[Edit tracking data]
· · · · · · ·
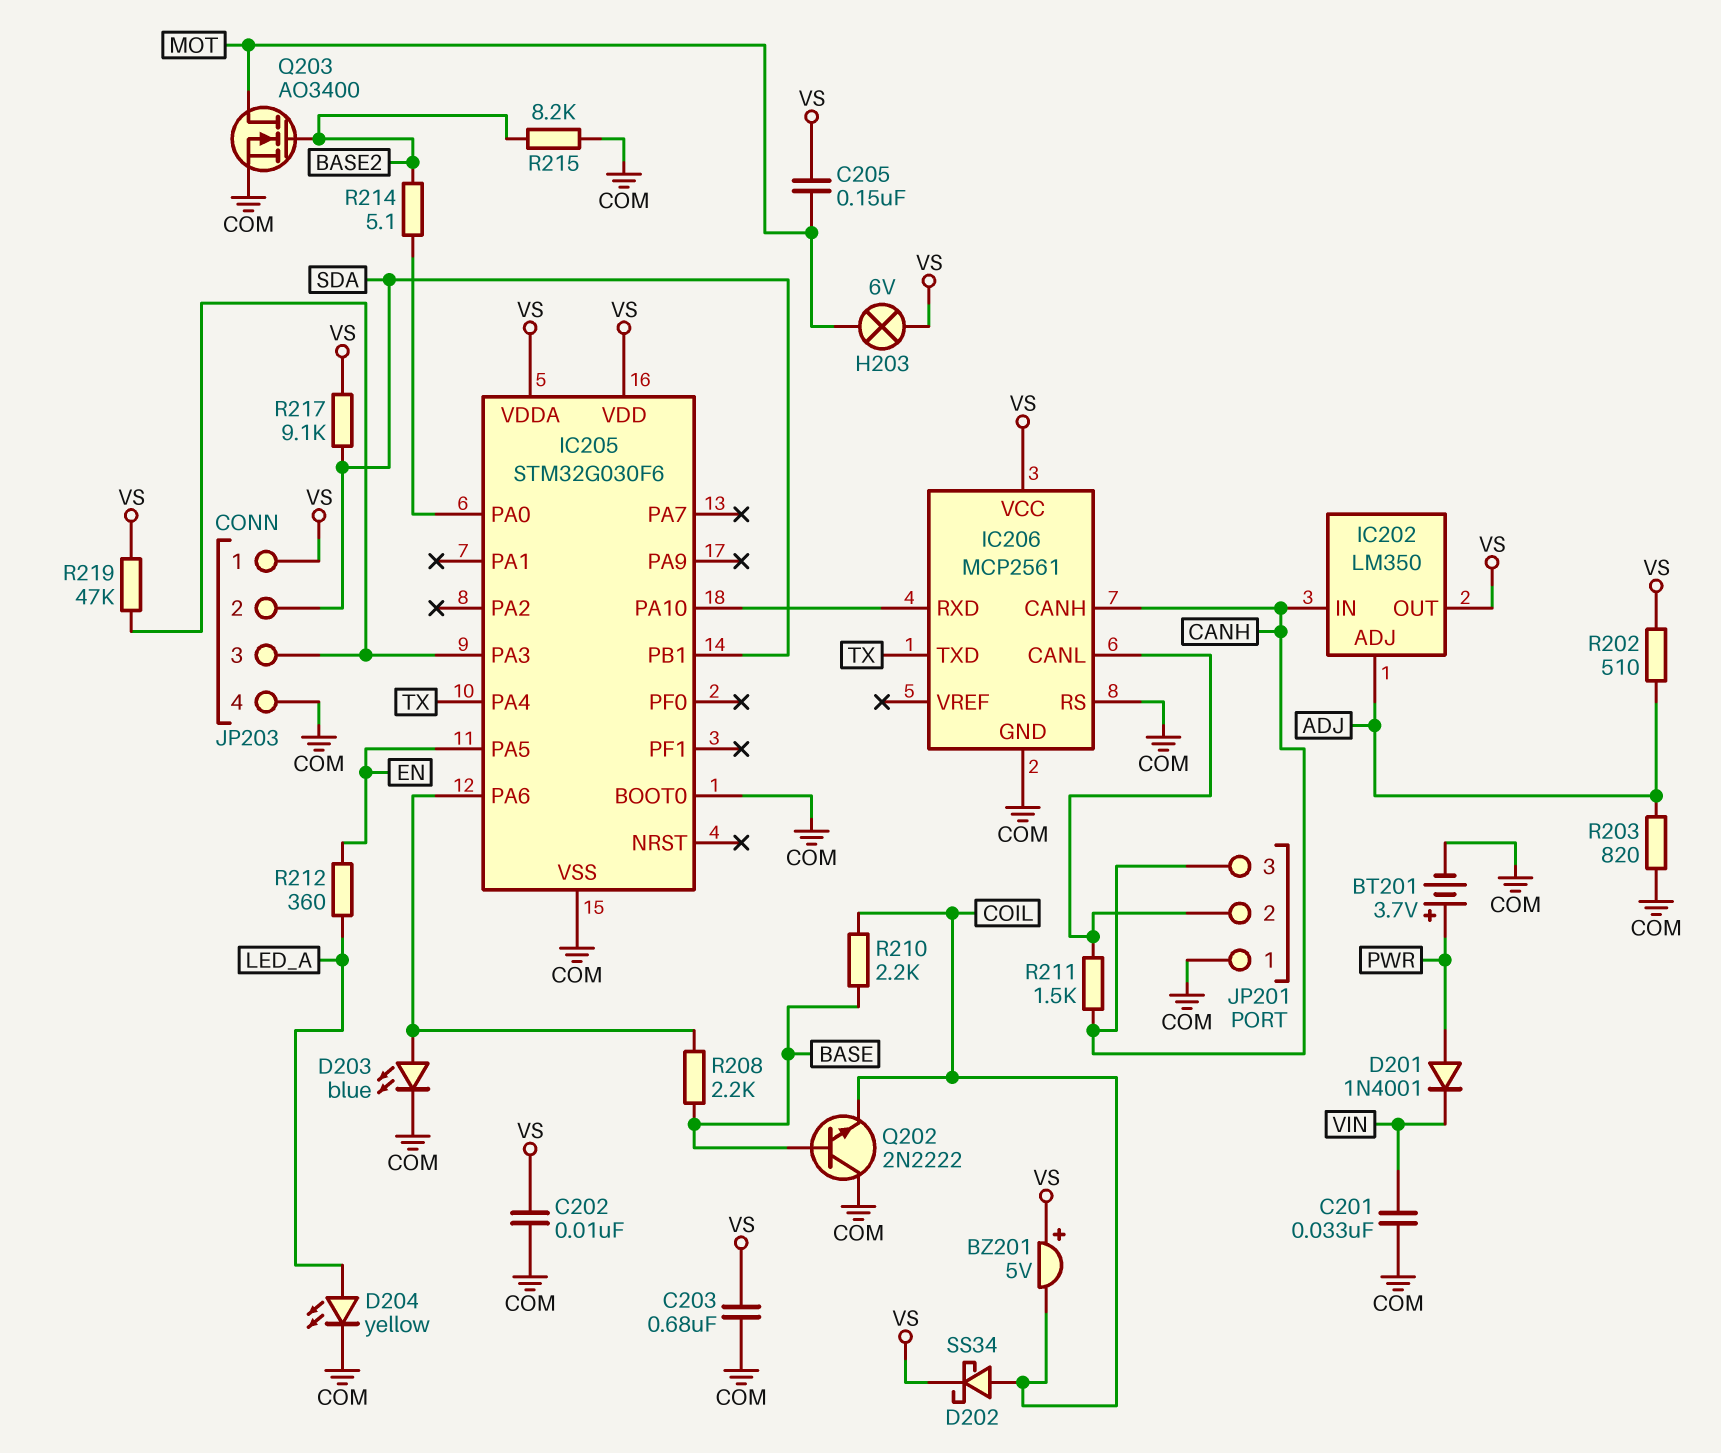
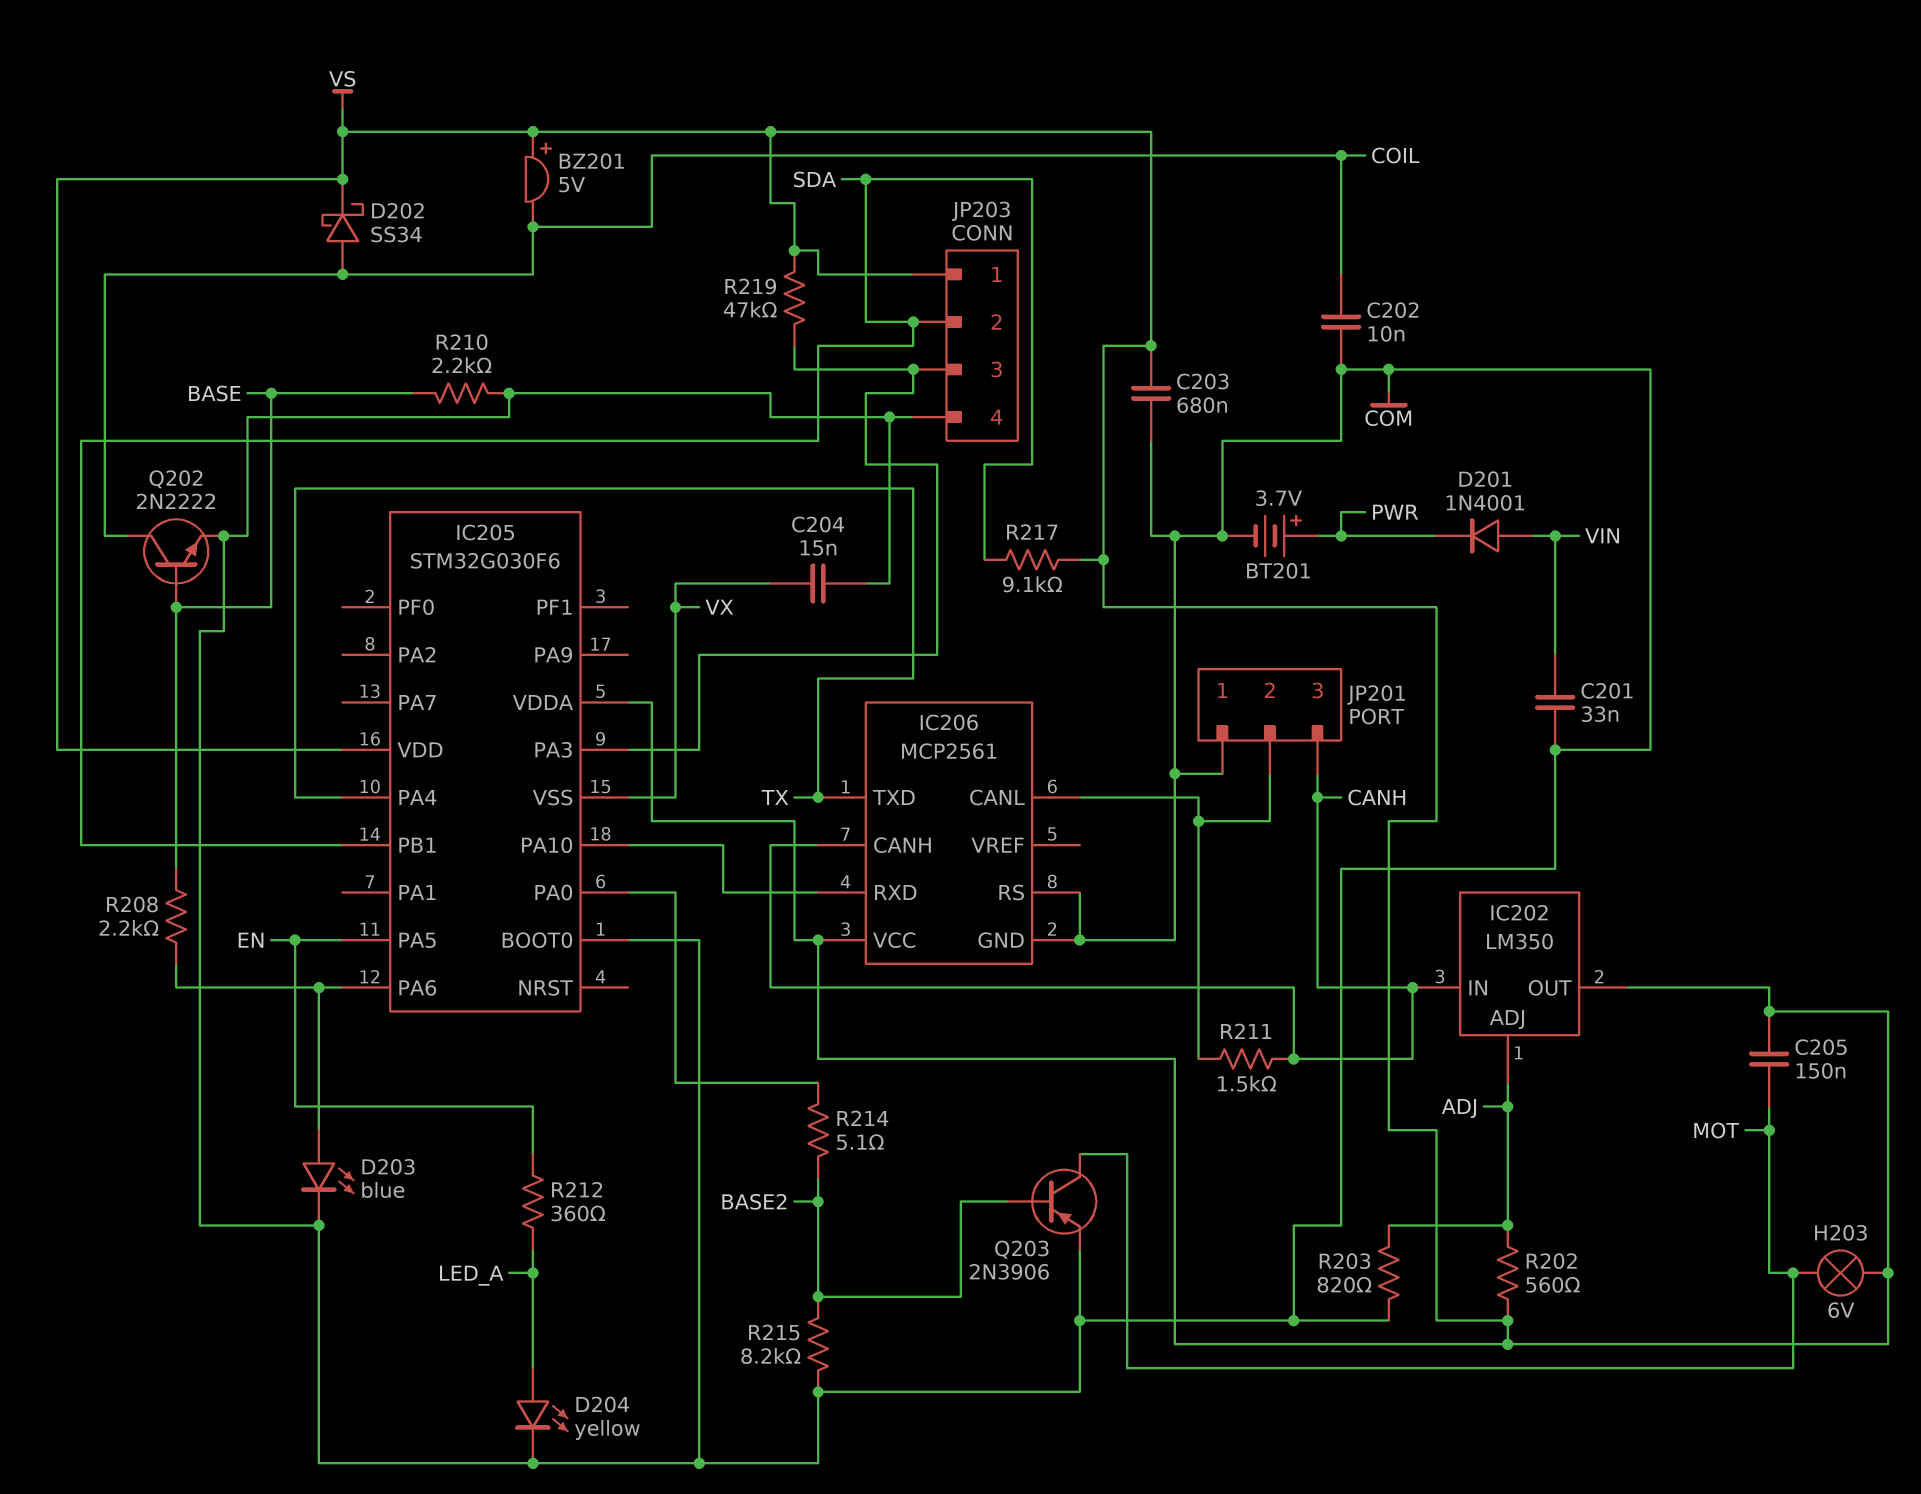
C202: 10nF (COM, VS) -> 10nF (COIL, COM)
C204: none -> 15nF (COM, VX)
D201: diode 1N4001 (A PWR, K VIN) -> diode 1N4001 (A VIN, K PWR)
IC205 pin VSS: COM -> VX
Q202: NPN 2N2222 (B BASE, C COM, E COIL) -> NPN 2N2222 (B BASE, C COIL, E COM)
Q203: NMOS AO3400 (G BASE2, D MOT, S COM) -> PNP 2N3906 (B BASE2, C MOT, E COM)
R202: 510 (ADJ, VS) -> 560 (ADJ, VS)
R210: 2.2k (BASE, COIL) -> 2.2k (BASE, COM)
· · · · · · ·
▸ **PROBLEM DETAILS**
Retype each line above precisely, please. Skip anything that is a picture.

▸ **YOUR SOLUTION**
C202: 10nF (COM, VS) -> 10nF (COIL, COM)
C204: none -> 15nF (COM, VX)
D201: diode 1N4001 (A PWR, K VIN) -> diode 1N4001 (A VIN, K PWR)
IC205 pin VSS: COM -> VX
Q202: NPN 2N2222 (B BASE, C COM, E COIL) -> NPN 2N2222 (B BASE, C COIL, E COM)
Q203: NMOS AO3400 (G BASE2, D MOT, S COM) -> PNP 2N3906 (B BASE2, C MOT, E COM)
R202: 510 (ADJ, VS) -> 560 (ADJ, VS)
R210: 2.2k (BASE, COIL) -> 2.2k (BASE, COM)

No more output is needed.